Records shown:
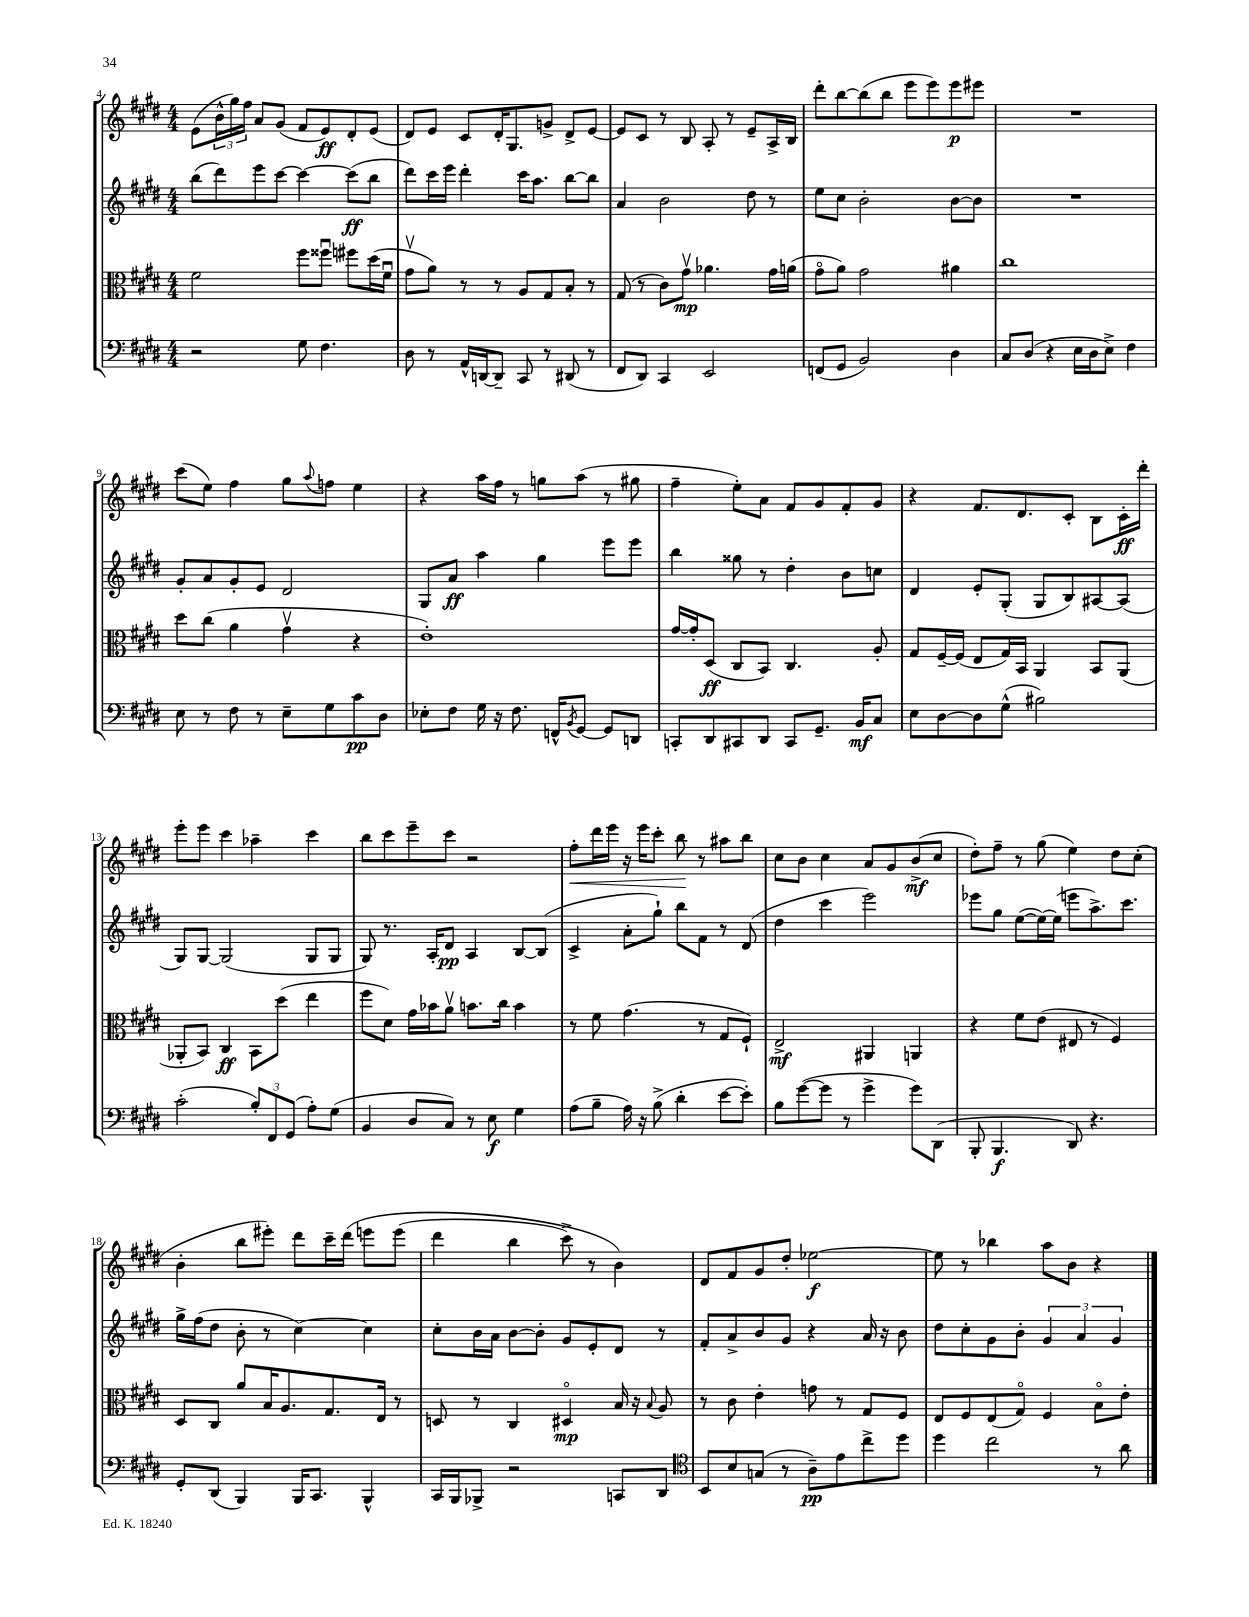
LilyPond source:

<<
\new StaffGroup <<
\new Staff = "s0" {
    \clef treble \key e \major \numericTimeSignature \time 4/4
    e'8( \tuplet 3/2 { b'16-^ gis''16) fis''16 } a'8 gis'8( fis'8 e'8\ff) dis'8-. e'8( |
    dis'8) e'8 cis'8 dis'16-. gis8. g'8-> dis'8-> e'8~ |
    e'8 cis'8 r8 b8 a8-. r8 e'8-- a16-> b16 |
    dis'''8-. b''8~ b''8( b''8 e'''8 e'''8) e'''8\p eis'''8 |
    R1 |
    cis'''8( e''8) fis''4 gis''8 \appoggiatura { a''8 } f''8 e''4 |
    r4 a''16 fis''16 r8 g''8 a''8( r8 gis''8 |
    fis''4-- e''8-.) a'8 fis'8 gis'8 fis'8-. gis'8 |
    r4 fis'8. dis'8. cis'8-. b8 cis'16-.\ff dis'''16-. |
    e'''8-. e'''8 cis'''4 aes''4-- cis'''4 |
    b''8 cis'''8 e'''8-- cis'''8 r2 |
    fis''8-.\< dis'''16 e'''16 r16 e'''16 cis'''8-. b''8\! r8 ais''8 b''8 |
    cis''8 b'8 cis''4 a'8 gis'8 b'8->\mf( cis''8 |
    dis''8-.) fis''8-- r8 gis''8( e''4) dis''8 cis''8-.( |
    b'4-. b''8 eis'''8-.) dis'''8 cis'''16-- dis'''16\( e'''8 e'''8( |
    dis'''4 b''4 cis'''8->) r8 b'4\) |
    dis'8 fis'8 gis'8 dis''8-. ees''2~\f |
    ees''8 r8 bes''4 a''8 b'8 r4 \bar "|." |
}
\new Staff = "s1" {
    \clef treble \key e \major \numericTimeSignature \time 4/4
    b''8( dis'''8) e'''8 cis'''8~ cis'''4~ cis'''8\ff( b''8 |
    dis'''8) cis'''16 e'''16 dis'''4-. cis'''16 a''8. b''8~ b''8 |
    a'4 b'2 dis''8 r8 |
    e''8 cis''8 b'2-. b'8~ b'8 |
    R1 |
    gis'8-. a'8 gis'8-. e'8 dis'2 |
    gis8 a'8\ff a''4 gis''4 e'''8 e'''8 |
    b''4 gisis''8 r8 dis''4-. b'8 c''8 |
    dis'4 e'8-. gis8-.( gis8 b8) ais8~ ais8( |
    gis8) gis8~ gis2( gis8 gis8 |
    gis8) r8. a16-. dis'8\pp a4 b8~ b8( |
    cis'4-> a'8-. gis''8-!) b''8 fis'8 r8 dis'8( |
    dis''4 cis'''4 e'''2) |
    ees'''8 gis''8 e''8~( e''16~) e''16( e'''8 a''8.->) cis'''8. |
    gis''16-> fis''16( dis''8 b'8-. r8 cis''4~) cis''4 |
    cis''8-. b'16 a'16 b'8~ b'8-. gis'8 e'8-. dis'8 r8 |
    fis'8-. a'8-> b'8 gis'8 r4 a'16 r16 b'8 |
    dis''8 cis''8-. gis'8 b'8-. \tuplet 3/2 { gis'4 a'4 gis'4 } \bar "|." |
}
\new Staff = "s2" {
    \clef alto \key e \major \numericTimeSignature \time 4/4
    fis'2 fis''8 fisis''8\downbow fis''8 dis''16( fis'16\downbow |
    gis'8\upbow a'8) r8 r8 a8 gis8 b8-. r8 |
    gis8( r8 cis'8) gis'8\upbow\mp aes'4. gis'16 a'16( |
    gis'8\flageolet a'8) gis'2 ais'4 |
    cis''1 |
    dis''8 cis''8( a'4 gis'4\upbow r4 |
    e'1-.) |
    gis'16~ gis'16-. dis8\ff( cis8 b,8) cis4. a8-. |
    gis8 fis16~-- fis16( e8 gis16) b,16 a,4 b,8 a,8( |
    aes,8-. b,8) cis4\ff b,8 dis''8( e''4 |
    fis''8 dis'8) gis'16 bes'16 a'8\upbow b'8. cis''16 b'4 |
    r8 fis'8 gis'4.( r8 gis8 fis8-!) |
    e2->\mf ais,4 a,4 |
    r4 fis'8 e'8( eis8 r8 fis4) |
    dis8 cis8 a'8 b16 a8. gis8. e16 r8 |
    d8 r8 cis4 dis4\flageolet\mp b16 r16 \appoggiatura { b8 } a8 |
    r8 cis'8 e'4-. g'8 r8 gis8 fis8 |
    e8 fis8 e8( gis8\flageolet) fis4 b8\flageolet e'8-. \bar "|." |
}
\new Staff = "s3" {
    \clef bass \key e \major \numericTimeSignature \time 4/4
    r2 gis8 fis4. |
    dis8 r8 a,16-^ d,16~ d,8-- cis,8 r8 dis,8( r8 |
    fis,8 dis,8) cis,4 e,2 |
    f,8( gis,8 b,2) dis4 |
    cis8 dis8( r4 e16 dis16 e8->) fis4 |
    e8 r8 fis8 r8 e8-- gis8 cis'8\pp dis8 |
    ees8-. fis8 gis16 r16 fis8. f,16-^ \acciaccatura { b,8 } gis,8~ gis,8 d,8 |
    c,8-. dis,8 cis,8 dis,8 cis,8 gis,8.-- b,16\mf cis8 |
    e8 dis8~ dis8 gis8-^( bis2) |
    cis'2-.( \tuplet 3/2 { b8-.) fis,8 gis,8( } a8-.) gis8( |
    b,4 dis8 cis8) r8 e8\f gis4 |
    a8( b8-- a16) r16 b8->( dis'4-. e'8~ e'8-.) |
    b8 gis'8~( gis'8 r8 gis'4-> gis'8) dis,8( |
    b,,8-. b,,4.\f dis,8) r4. |
    gis,8-. dis,8( b,,4) b,,16 cis,8. b,,4-^ |
    cis,16 b,,16 bes,,8-> r2 c,8 dis,8 |
    \clef tenor b,8 b8 g8( r8 a8--\pp) e'8 cis''8-> dis''8 |
    dis''4 cis''2 r8 a'8 \bar "|." |
}
>>
>>
\layout { \context { \Score currentBarNumber = #4 } }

What to produce:
Pull out every line of the data that contains the string "numericTimeSignature" and copy each one.

Exercise answer:
    \clef treble \key e \major \numericTimeSignature \time 4/4
    \clef treble \key e \major \numericTimeSignature \time 4/4
    \clef alto \key e \major \numericTimeSignature \time 4/4
    \clef bass \key e \major \numericTimeSignature \time 4/4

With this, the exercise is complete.